■ **What is required**
Starting at the line that contains "(427, 381) = (631, 406): white" and stopping after the last line, set down the listing exactly as it is. Add nothing.

++++ Exercise input ++++

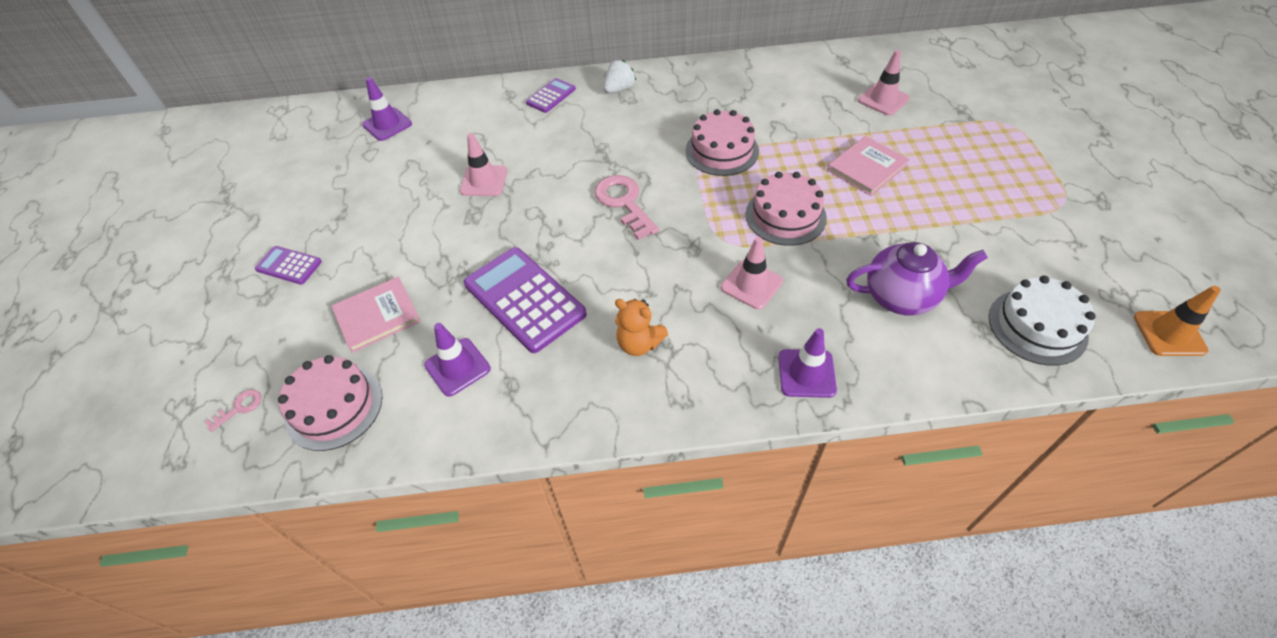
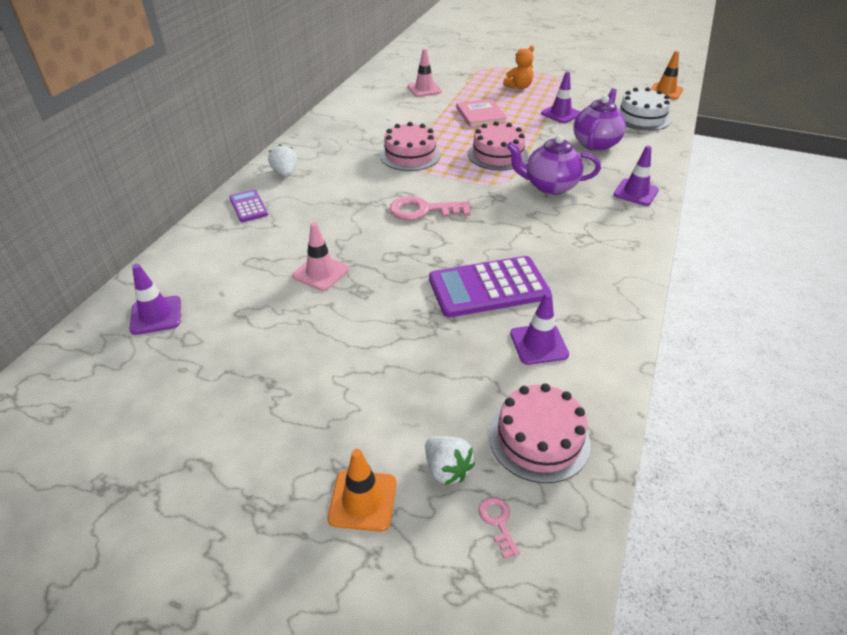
camera: 65 degrees left, 10 degrees down
(242, 319) = (362, 500): none -> orange traffic cone
(283, 356) = (447, 469): none -> white strawberry
(289, 265) = (309, 441): purple calculator -> none
(377, 316) = (441, 383): pink book -> none
(639, 343) = (572, 246): orange teddy bear -> orange teddy bear (519, 87)
(751, 284) = (549, 186): pink traffic cone -> purple teapot
(951, 236) = (560, 114): none -> purple traffic cone

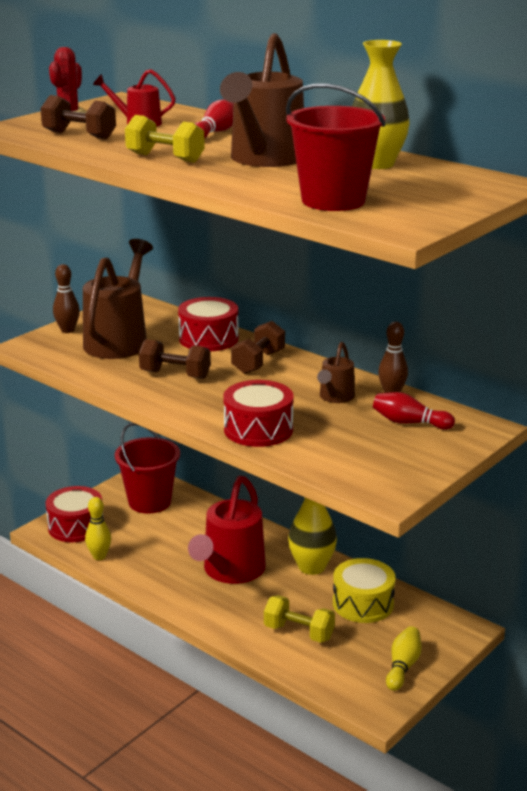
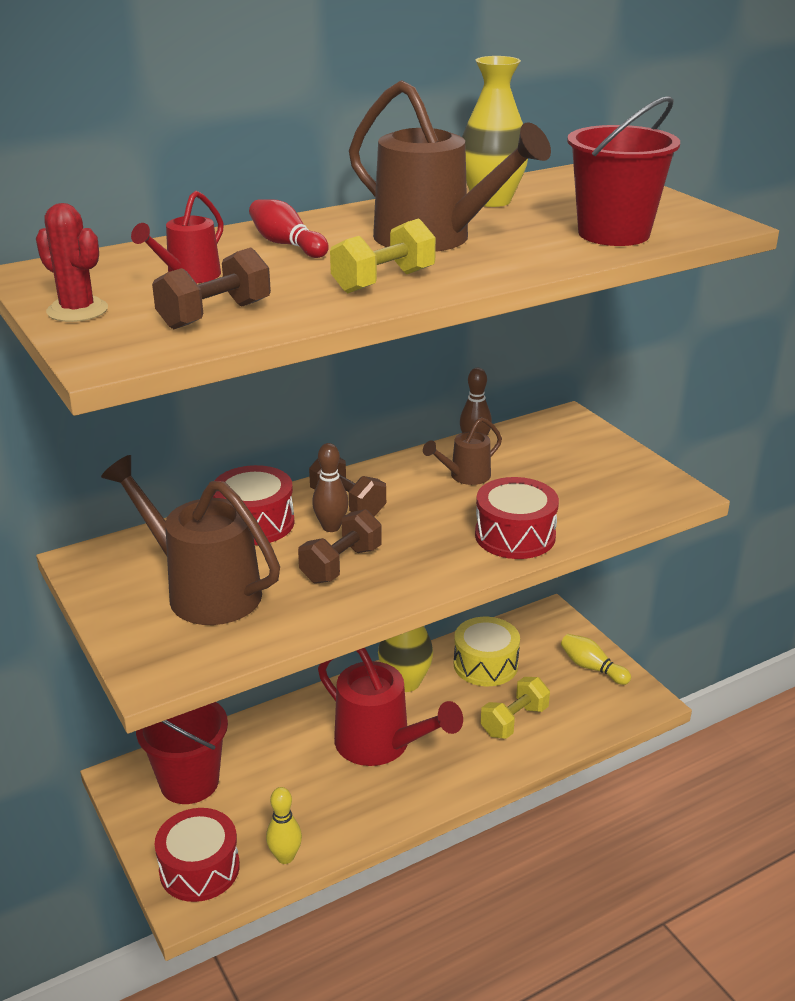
camera: 70 degrees left, 5 degrees up
(67, 330) = (130, 630): brown bowling pin -> brown bowling pin (331, 527)
(335, 397) = (465, 476): brown watering can -> brown watering can turned 105 degrees clockwise
(409, 423) = (542, 451): red bowling pin -> none

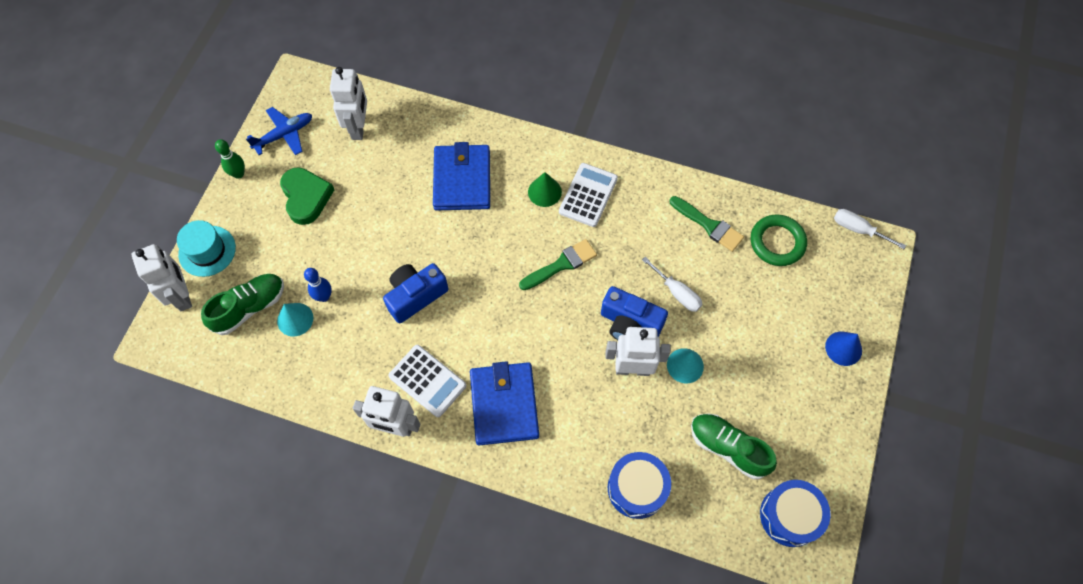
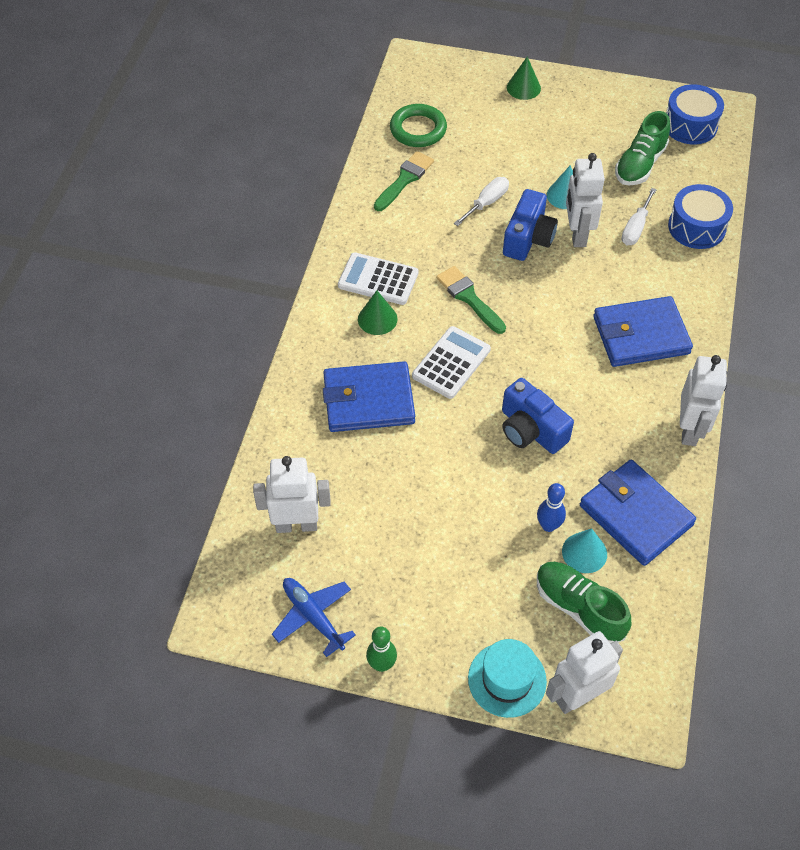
camera: 95 degrees left, 10 degrees down
(306, 197) = (410, 571): green heart -> none
(320, 364) = (635, 515): none -> blue wallet
(427, 381) = (631, 406): white calculator -> white calculator (451, 363)
(843, 348) = (523, 88): blue cone -> green cone
(858, 229) = (396, 74): white screwdriver -> white screwdriver (635, 228)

++++

■ **Answer to this task**
(427, 381) = (631, 406): white calculator -> white calculator (451, 363)
(843, 348) = (523, 88): blue cone -> green cone
(858, 229) = (396, 74): white screwdriver -> white screwdriver (635, 228)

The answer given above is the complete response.